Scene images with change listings
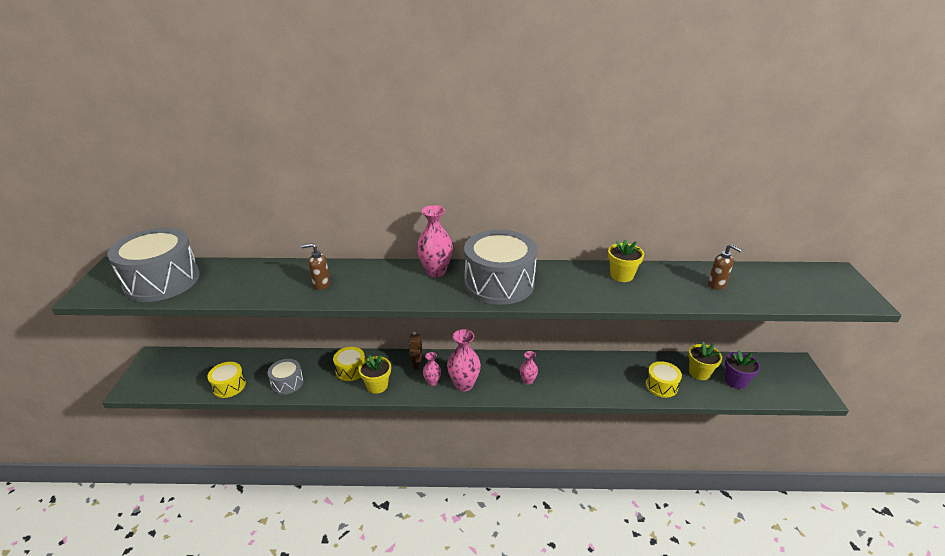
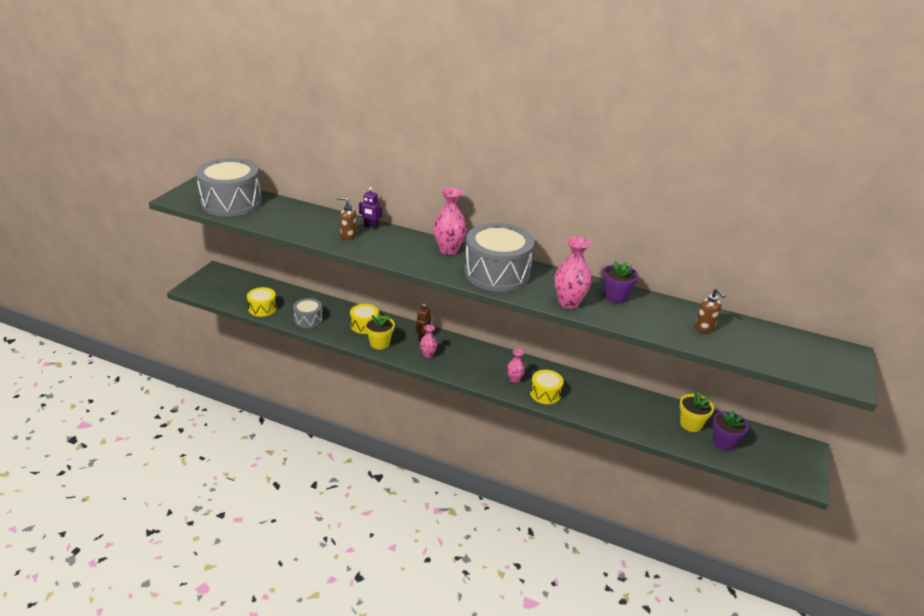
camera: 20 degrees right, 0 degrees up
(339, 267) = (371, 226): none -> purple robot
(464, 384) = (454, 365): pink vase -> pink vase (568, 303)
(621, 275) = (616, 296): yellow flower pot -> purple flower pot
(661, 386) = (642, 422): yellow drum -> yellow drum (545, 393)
---
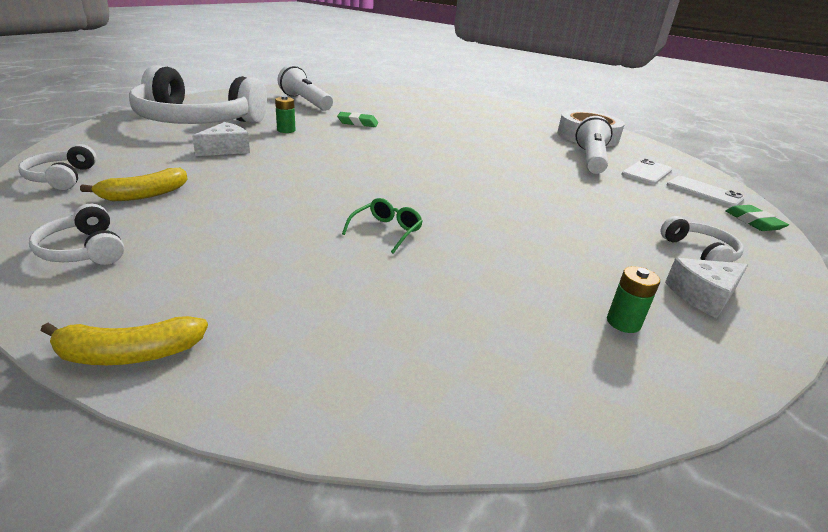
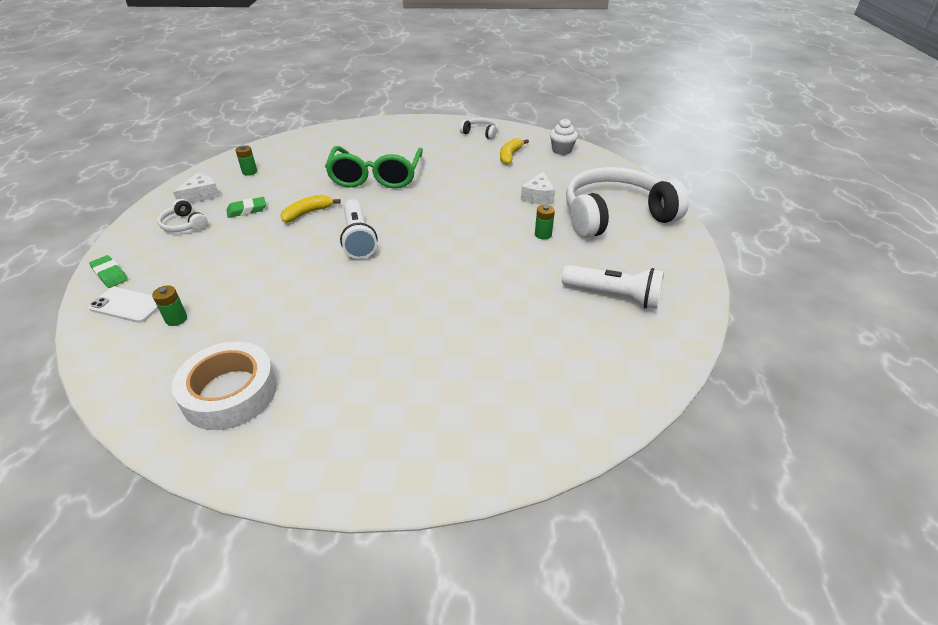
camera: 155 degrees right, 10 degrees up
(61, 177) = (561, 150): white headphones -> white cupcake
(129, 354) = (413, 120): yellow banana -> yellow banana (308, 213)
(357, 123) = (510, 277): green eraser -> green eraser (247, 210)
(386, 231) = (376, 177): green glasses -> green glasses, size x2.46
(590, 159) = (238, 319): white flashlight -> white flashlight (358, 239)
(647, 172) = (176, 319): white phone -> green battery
---
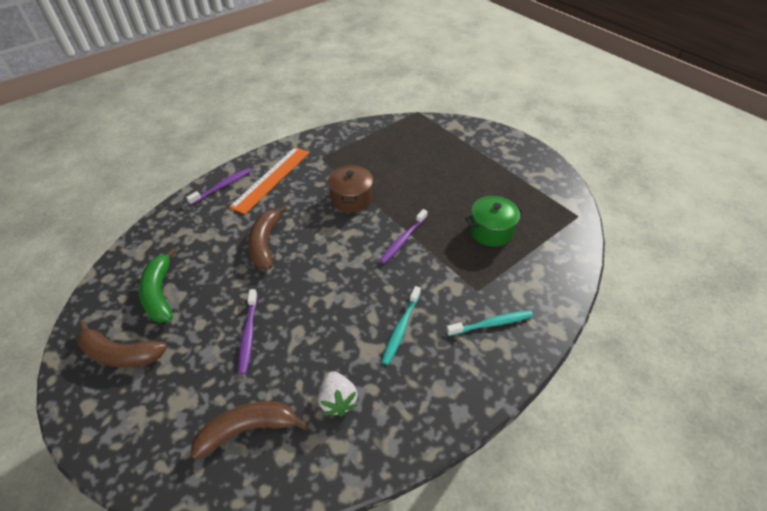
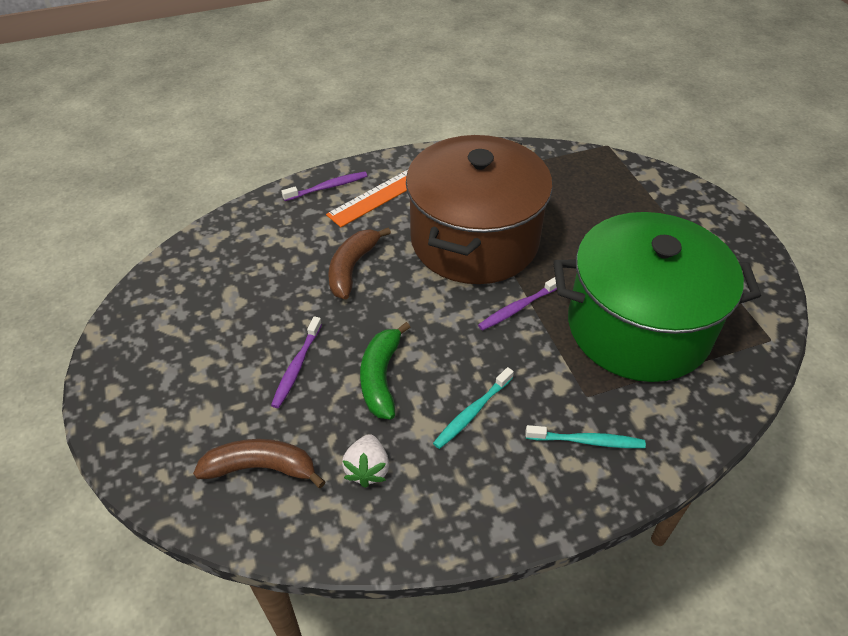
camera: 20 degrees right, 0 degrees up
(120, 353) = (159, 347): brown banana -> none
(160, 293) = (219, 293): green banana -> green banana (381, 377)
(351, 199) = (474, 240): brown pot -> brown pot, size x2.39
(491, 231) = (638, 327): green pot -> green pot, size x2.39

▸ Exercise: An exact, complete copy of the lines above from the one with "(129, 354) = (413, 120): yellow" through the one with "(647, 172) = (176, 319): white" is the whole answer.

▸ Response:
(129, 354) = (413, 120): yellow banana -> yellow banana (308, 213)
(357, 123) = (510, 277): green eraser -> green eraser (247, 210)
(386, 231) = (376, 177): green glasses -> green glasses, size x2.46
(590, 159) = (238, 319): white flashlight -> white flashlight (358, 239)
(647, 172) = (176, 319): white phone -> green battery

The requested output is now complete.